Copy all the entries below exactly, but not the pictures.

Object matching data
------------------------

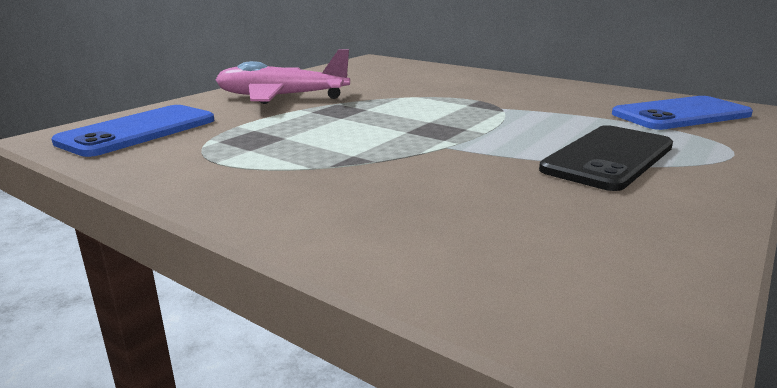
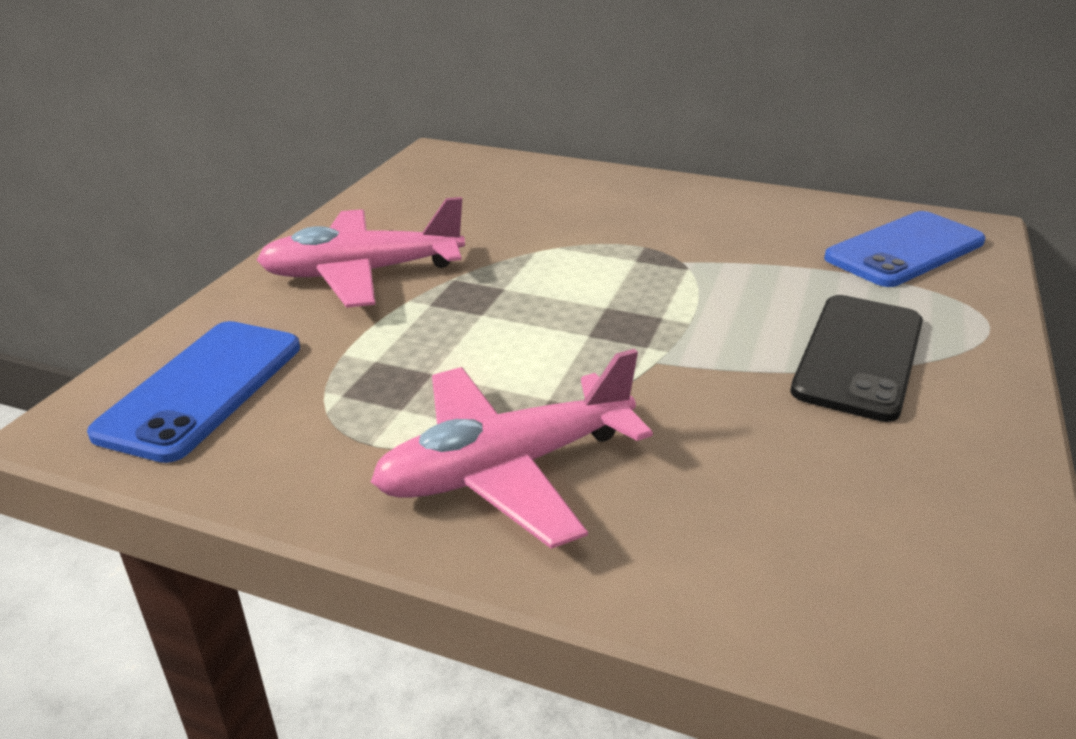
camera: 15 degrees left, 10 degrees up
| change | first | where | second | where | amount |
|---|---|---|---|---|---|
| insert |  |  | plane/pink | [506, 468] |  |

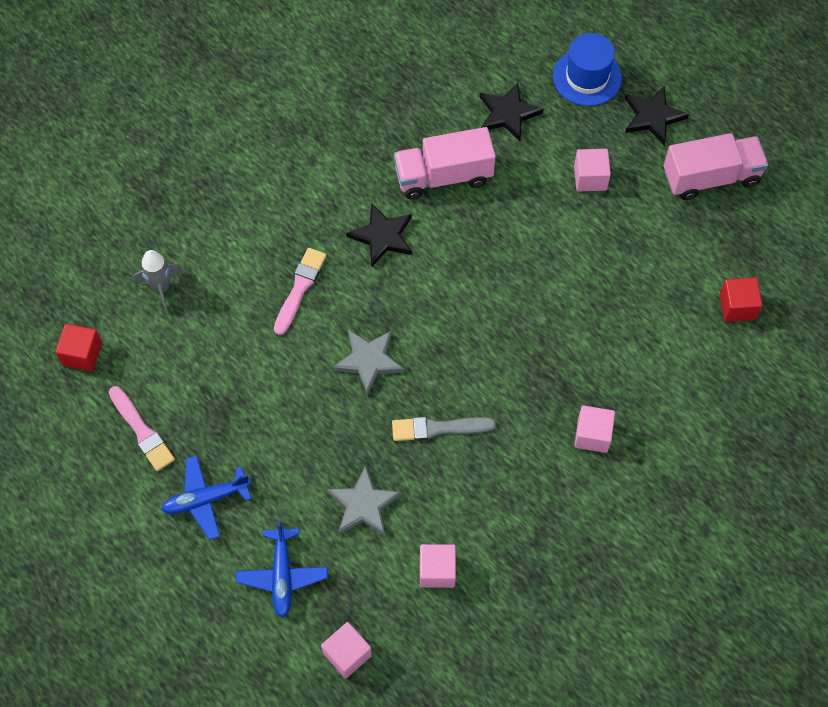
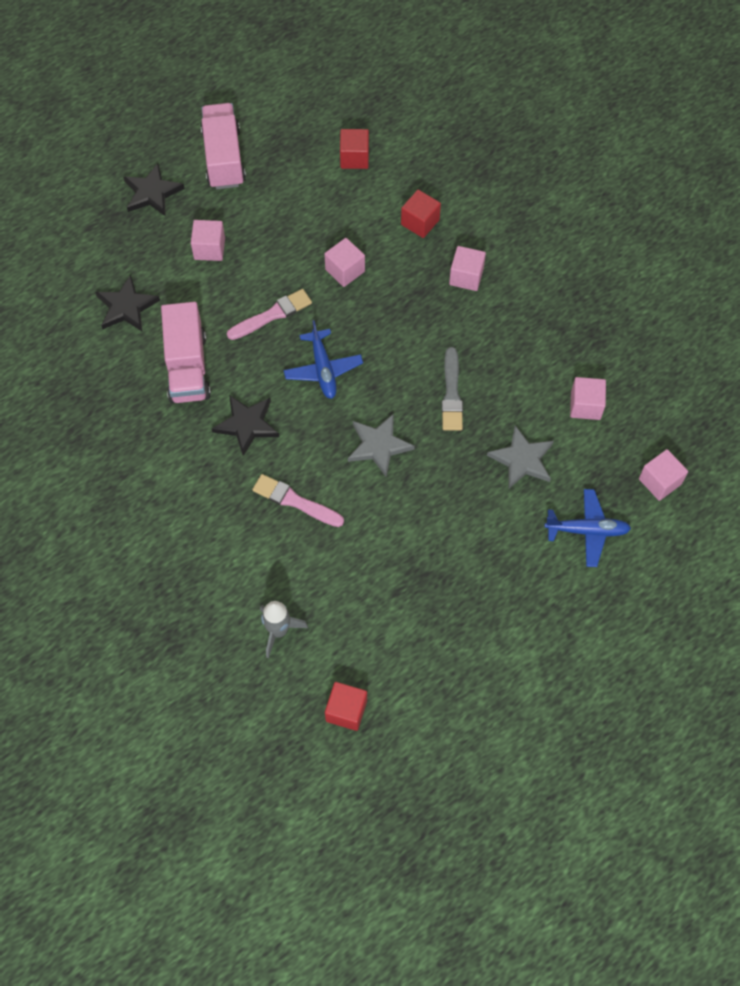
camera: 85 degrees left, 0 degrees up
| change | first | where | second | where | amount |
|---|---|---|---|---|---|
| move | brush/pink | [141, 431] |  | [272, 315] |  |
| move | plane/blue | [205, 499] |  | [323, 369] |  |
| delete | hat/blue | [587, 77] |  |  |  |
| insert |  |  | cube/pink | [345, 270] |  |
| insert |  |  | cube/red | [420, 222] |  |

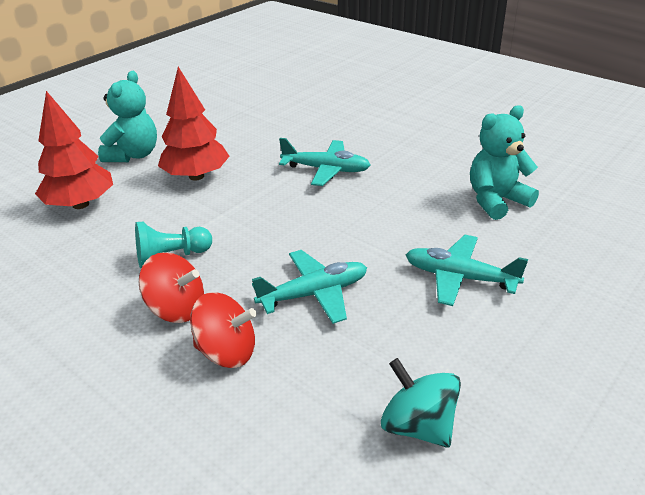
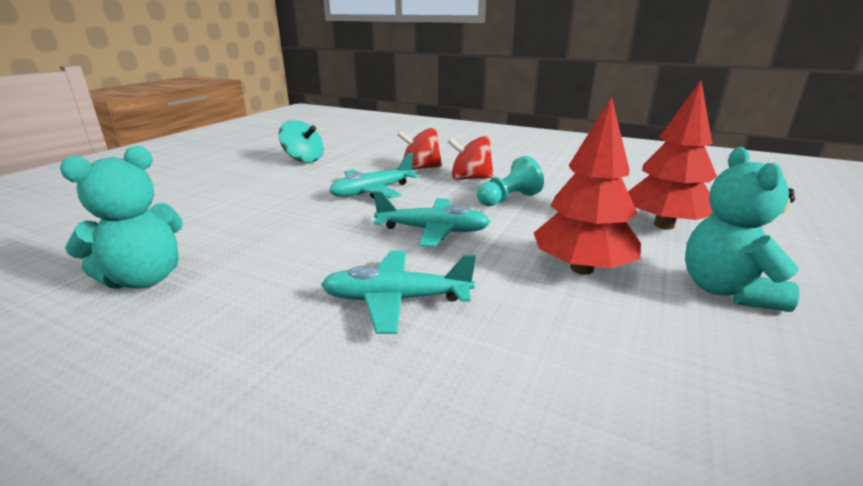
camera: 165 degrees right, 10 degrees down
| change | first | where | second | where | amount |
|---|---|---|---|---|---|
| move | plane/turquoise | [459, 277] |  | [433, 231] |  |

------------------------

■ EXERCISE RESPONSE:
camera: 15 degrees left, 10 degrees up
| change | first | where | second | where | amount |
|---|---|---|---|---|---|
| insert |  |  | plane/pink | [506, 468] |  |

camera: 85 degrees left, 0 degrees up
| change | first | where | second | where | amount |
|---|---|---|---|---|---|
| move | brush/pink | [141, 431] |  | [272, 315] |  |
| move | plane/blue | [205, 499] |  | [323, 369] |  |
| delete | hat/blue | [587, 77] |  |  |  |
| insert |  |  | cube/pink | [345, 270] |  |
| insert |  |  | cube/red | [420, 222] |  |

camera: 165 degrees right, 10 degrees down
| change | first | where | second | where | amount |
|---|---|---|---|---|---|
| move | plane/turquoise | [459, 277] |  | [433, 231] |  |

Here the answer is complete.